* [DATA FOR THE TASK]
-=-=-=-=-

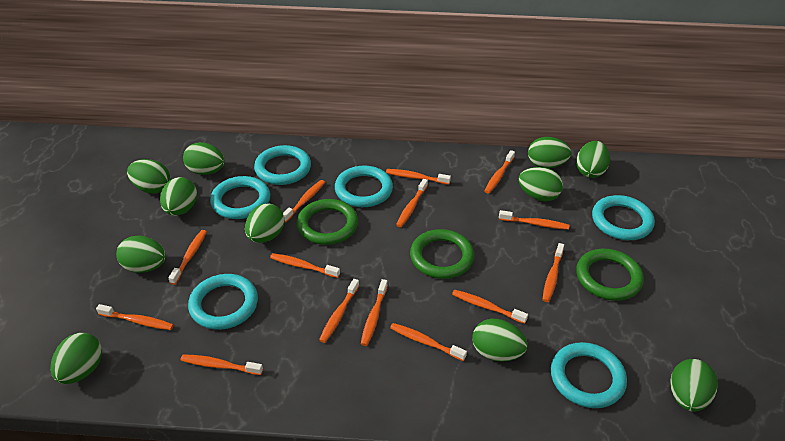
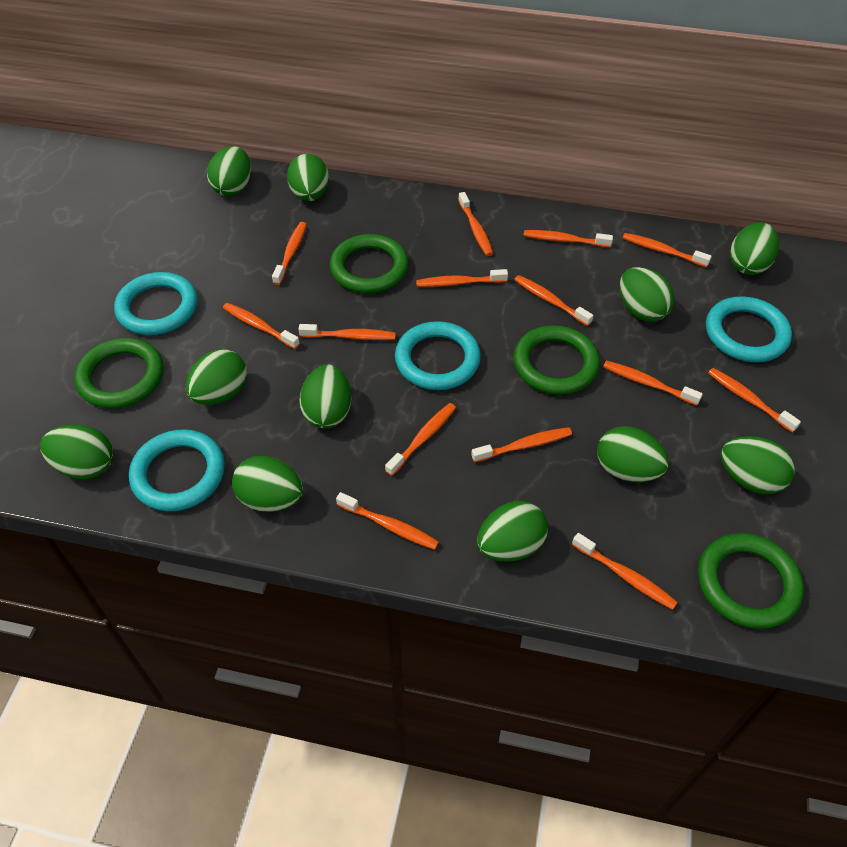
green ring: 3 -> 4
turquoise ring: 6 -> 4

-=-=-=-=-

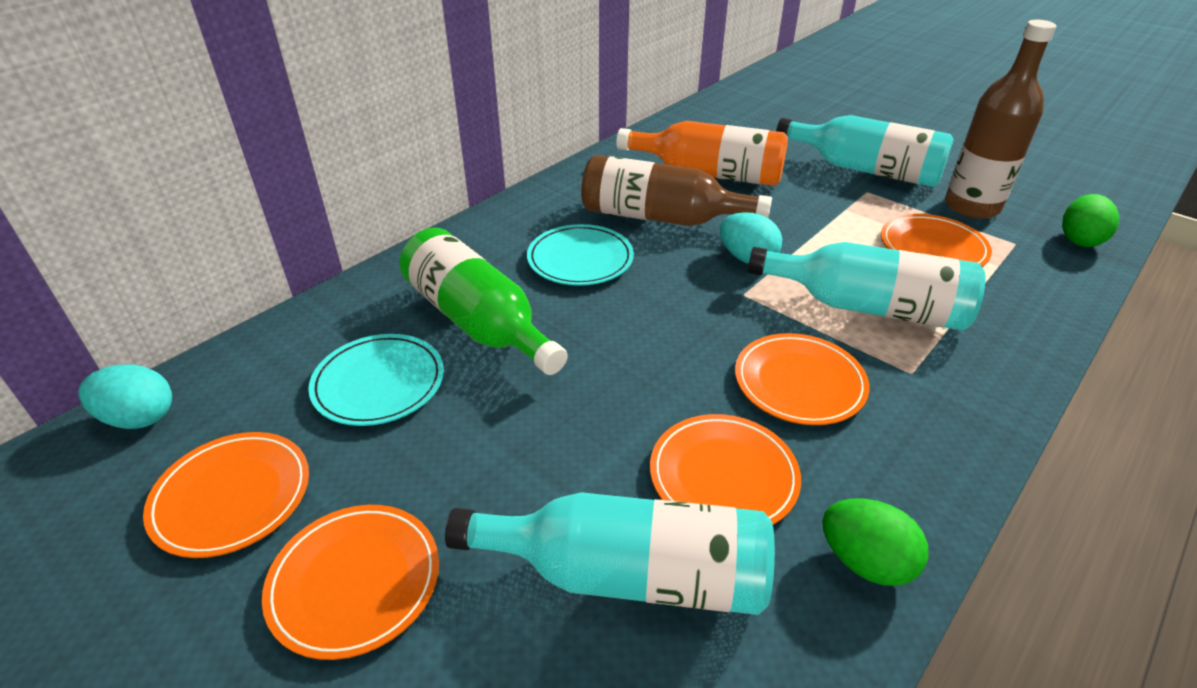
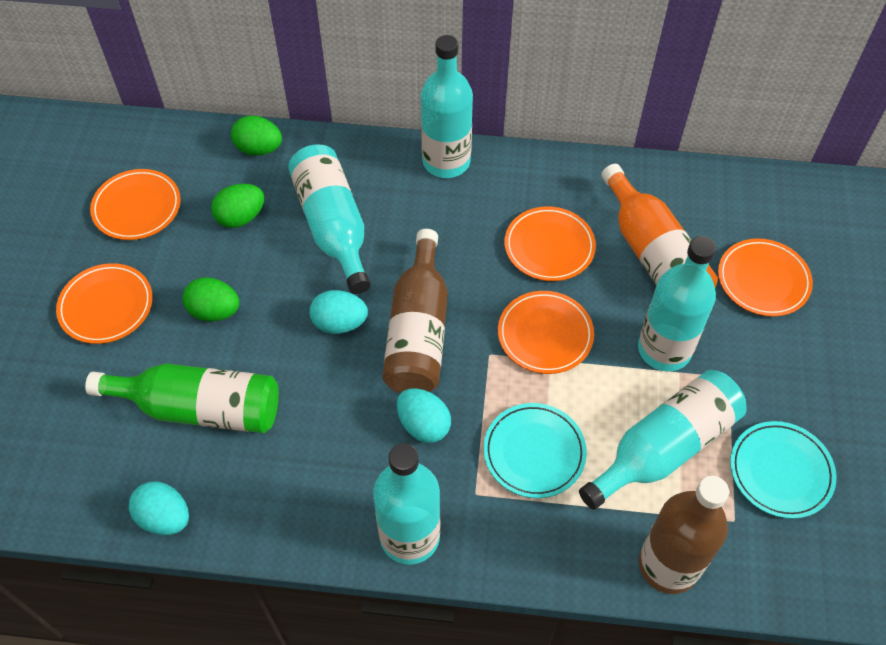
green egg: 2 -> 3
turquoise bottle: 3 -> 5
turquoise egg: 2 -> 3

-=-=-=-=-

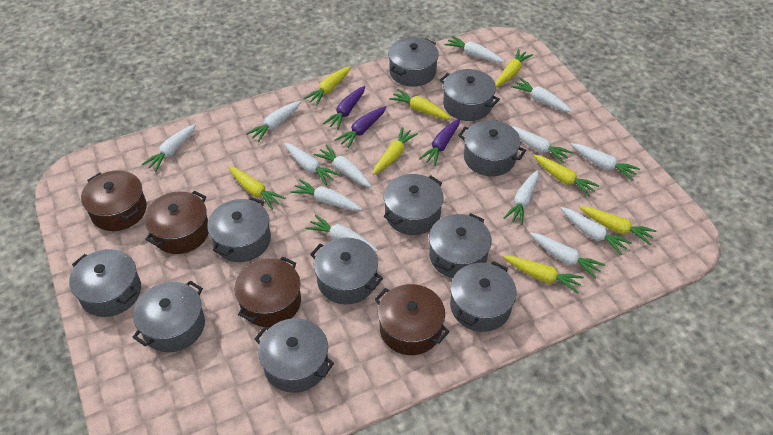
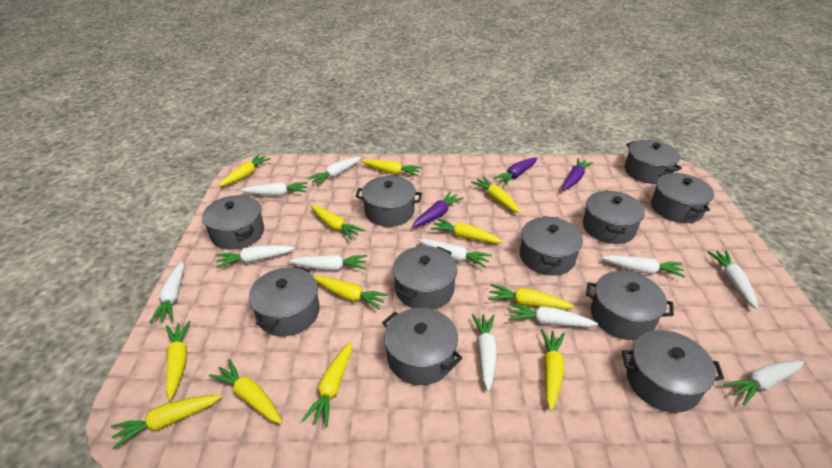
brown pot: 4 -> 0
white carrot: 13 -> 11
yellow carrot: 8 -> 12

-=-=-=-=-

* [EXERCISE GOAL] Only the lines above that hold "turquoise" are wanted. Show every one of them.

* [EXERCISE RESULT]
turquoise ring: 6 -> 4
turquoise bottle: 3 -> 5
turquoise egg: 2 -> 3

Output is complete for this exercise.